Repeat the data below exactly, dropping any pictures it holds.

**GIVEN MATERIAL:**

--------

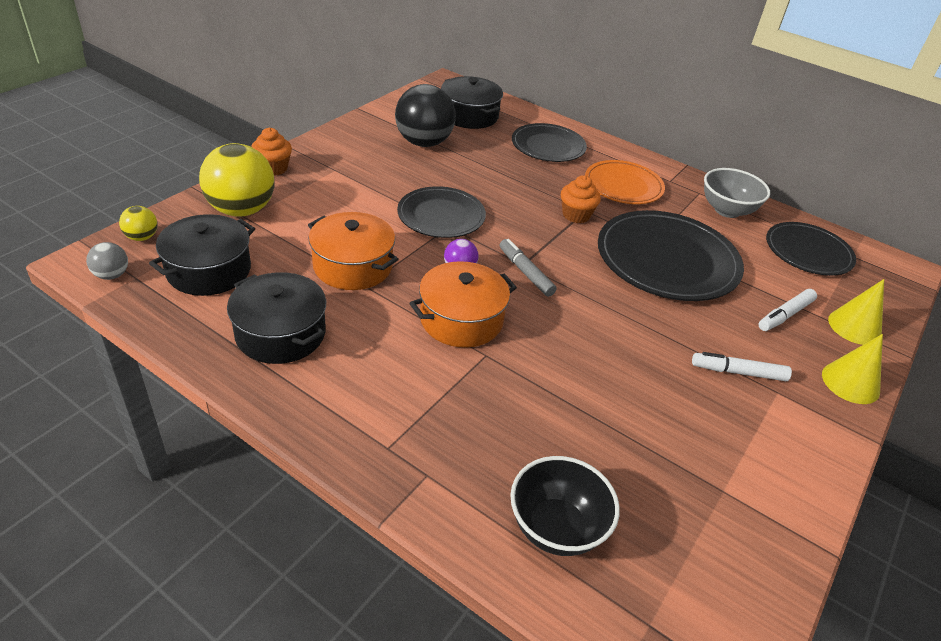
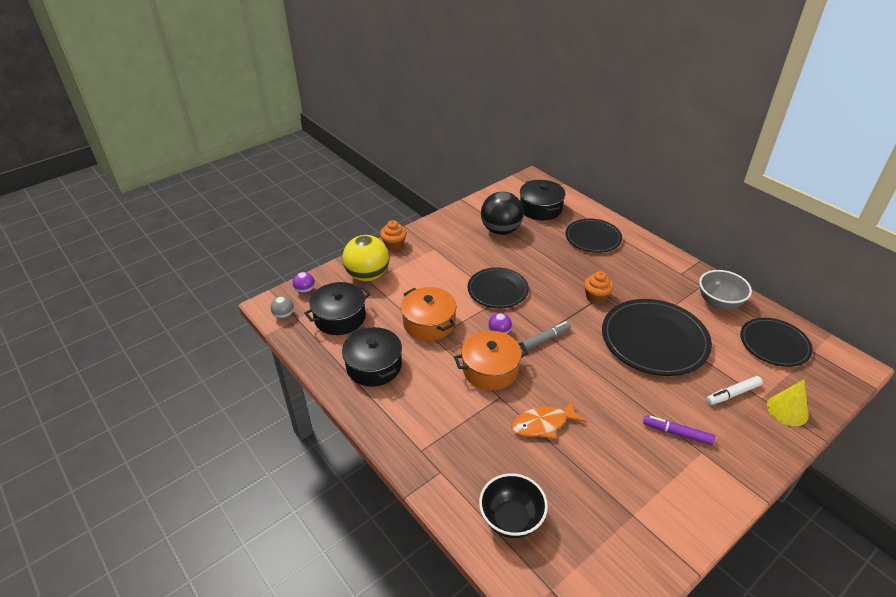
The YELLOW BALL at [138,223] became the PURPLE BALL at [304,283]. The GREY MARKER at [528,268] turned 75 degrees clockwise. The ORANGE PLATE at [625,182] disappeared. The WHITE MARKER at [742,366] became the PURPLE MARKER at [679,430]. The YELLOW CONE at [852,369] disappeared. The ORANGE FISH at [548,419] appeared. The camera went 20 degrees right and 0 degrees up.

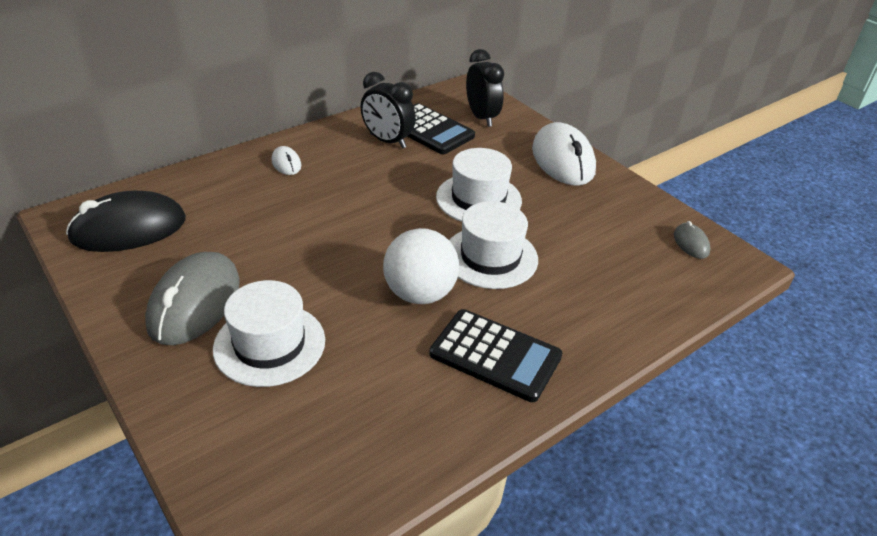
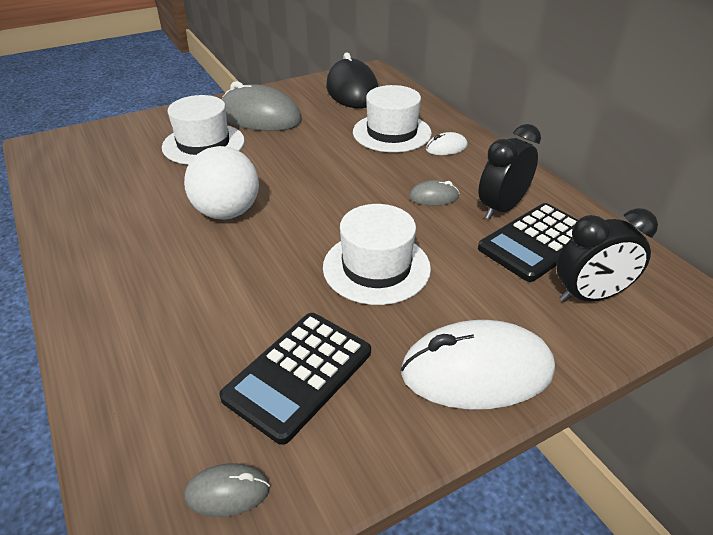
The BLACK CALCULATOR moved from [495,355] to [295,379]. The WHITE HAT moved from [493,245] to [392,118]. The GREY MOUSE at [434,193] appeared. The camera went 100 degrees right and 0 degrees up.

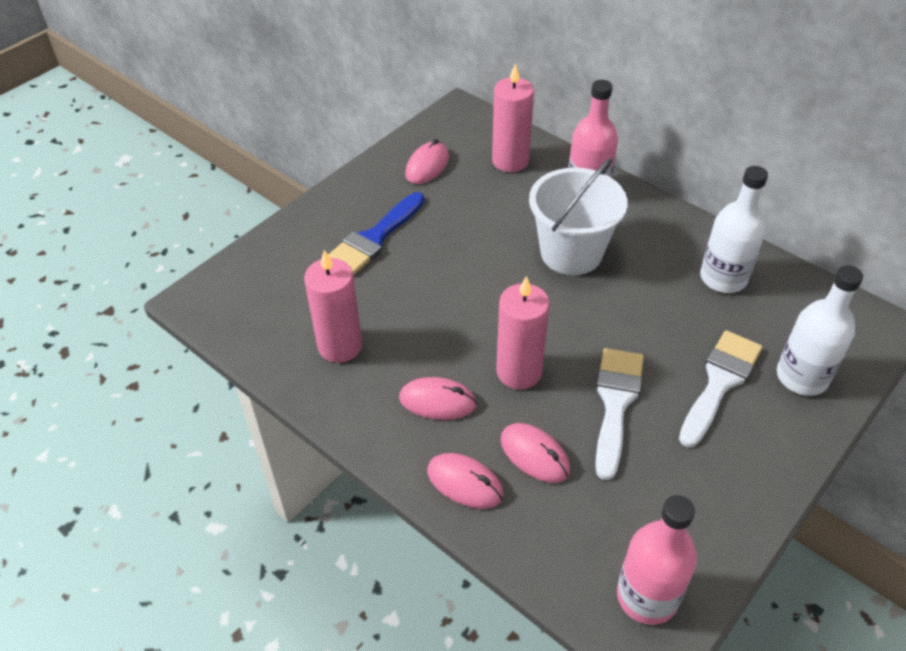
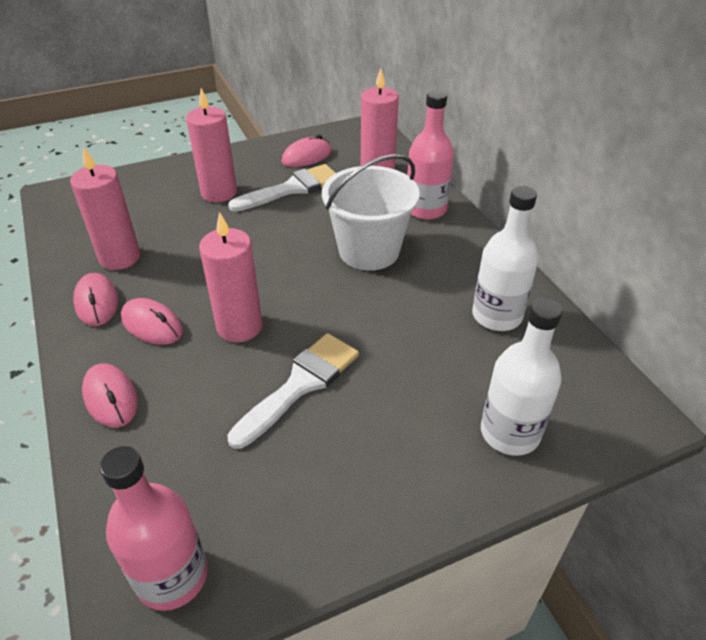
The BLUE BRUSH at [376,233] was replaced by the PINK CANDLE at [211,145]. The PINK MOUSE moved from [535,453] to [95,299]. The WHITE BRUSH moved from [721,388] to [282,188]. The camera went 25 degrees right and 5 degrees down.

--------

**TASK SOLUTION:**
The YELLOW BALL at [138,223] became the PURPLE BALL at [304,283]. The GREY MARKER at [528,268] turned 75 degrees clockwise. The ORANGE PLATE at [625,182] disappeared. The WHITE MARKER at [742,366] became the PURPLE MARKER at [679,430]. The YELLOW CONE at [852,369] disappeared. The ORANGE FISH at [548,419] appeared. The camera went 20 degrees right and 0 degrees up.

The BLACK CALCULATOR moved from [495,355] to [295,379]. The WHITE HAT moved from [493,245] to [392,118]. The GREY MOUSE at [434,193] appeared. The camera went 100 degrees right and 0 degrees up.

The BLUE BRUSH at [376,233] was replaced by the PINK CANDLE at [211,145]. The PINK MOUSE moved from [535,453] to [95,299]. The WHITE BRUSH moved from [721,388] to [282,188]. The camera went 25 degrees right and 5 degrees down.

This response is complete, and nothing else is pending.